Data block:
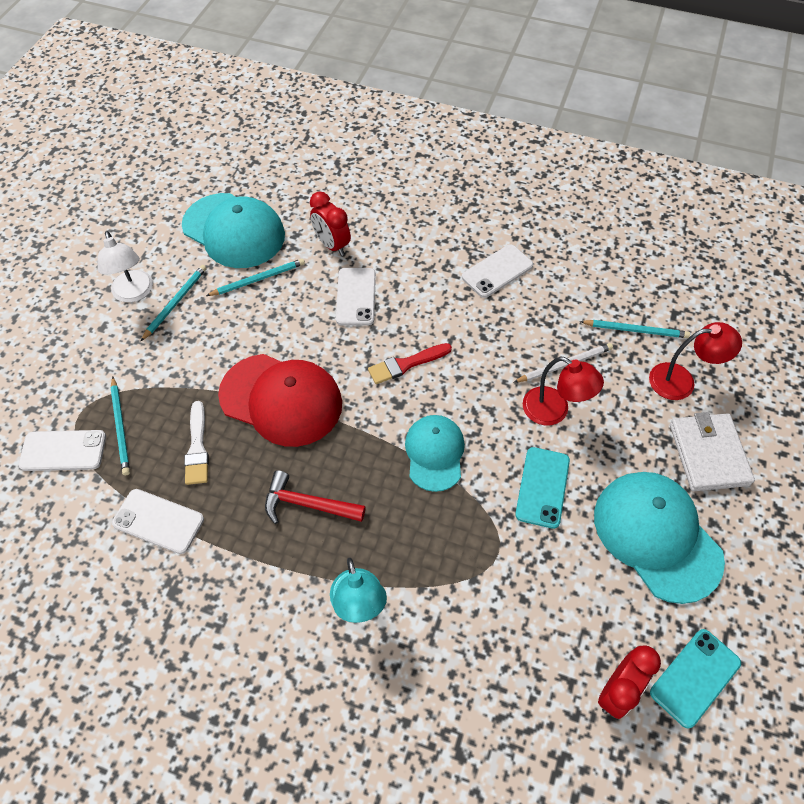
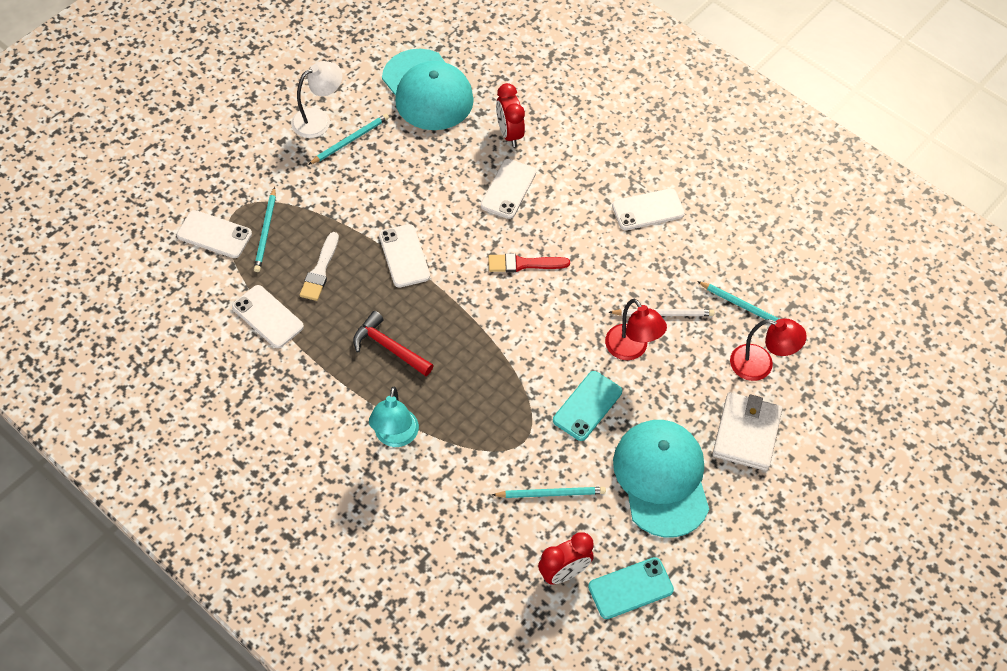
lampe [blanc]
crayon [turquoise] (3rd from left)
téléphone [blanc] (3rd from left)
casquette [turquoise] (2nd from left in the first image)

Work order: Transcribe all lines above exactly, skipping pictures.

Result of the task:
lampe [blanc]
crayon [turquoise] (3rd from left)
téléphone [blanc] (3rd from left)
casquette [turquoise] (2nd from left in the first image)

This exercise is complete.